- Given data
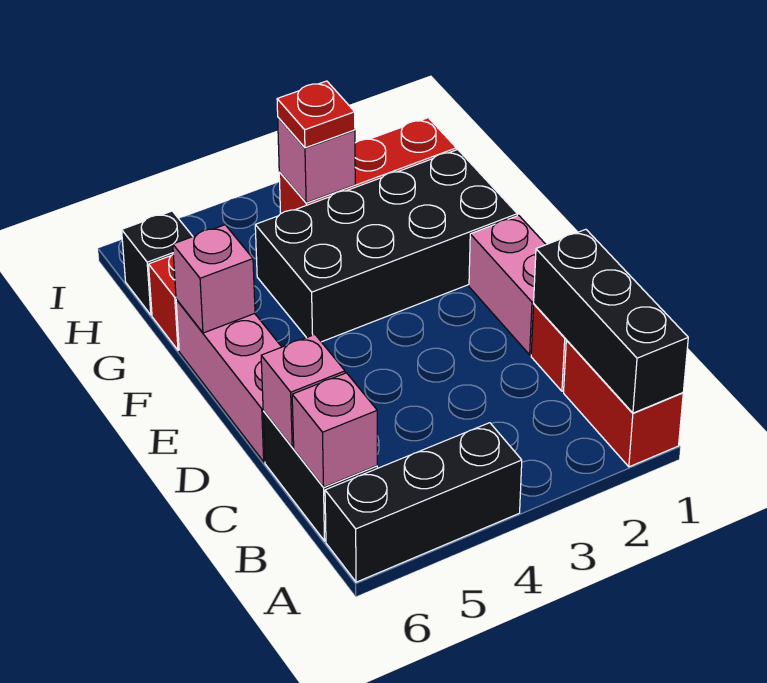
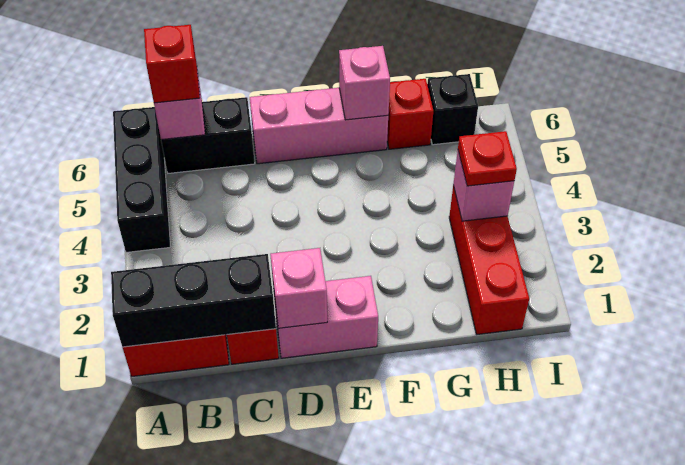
none -> red brick B6 level 3
pink brick C6 level 2 -> pink brick D1 level 2
black brick F1:G4 level 1 -> none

- Task brief
Keep the pictures out and transcribe the listing exactly.

- Solution to the problem
none -> red brick B6 level 3
pink brick C6 level 2 -> pink brick D1 level 2
black brick F1:G4 level 1 -> none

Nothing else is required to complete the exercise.